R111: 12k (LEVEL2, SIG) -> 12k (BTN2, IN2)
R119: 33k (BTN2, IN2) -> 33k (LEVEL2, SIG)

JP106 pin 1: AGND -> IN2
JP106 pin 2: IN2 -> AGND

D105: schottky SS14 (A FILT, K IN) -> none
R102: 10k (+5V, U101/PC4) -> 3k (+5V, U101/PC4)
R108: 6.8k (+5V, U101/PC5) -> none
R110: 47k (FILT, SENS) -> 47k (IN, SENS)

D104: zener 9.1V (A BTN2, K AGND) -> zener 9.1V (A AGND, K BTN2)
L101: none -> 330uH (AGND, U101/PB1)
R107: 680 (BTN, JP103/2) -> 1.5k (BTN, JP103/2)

→ **Work order**: Every record must be set down again exactly.

→ **Answer area**:
R111: 12k (LEVEL2, SIG) -> 12k (BTN2, IN2)
R119: 33k (BTN2, IN2) -> 33k (LEVEL2, SIG)

JP106 pin 1: AGND -> IN2
JP106 pin 2: IN2 -> AGND

D105: schottky SS14 (A FILT, K IN) -> none
R102: 10k (+5V, U101/PC4) -> 3k (+5V, U101/PC4)
R108: 6.8k (+5V, U101/PC5) -> none
R110: 47k (FILT, SENS) -> 47k (IN, SENS)

D104: zener 9.1V (A BTN2, K AGND) -> zener 9.1V (A AGND, K BTN2)
L101: none -> 330uH (AGND, U101/PB1)
R107: 680 (BTN, JP103/2) -> 1.5k (BTN, JP103/2)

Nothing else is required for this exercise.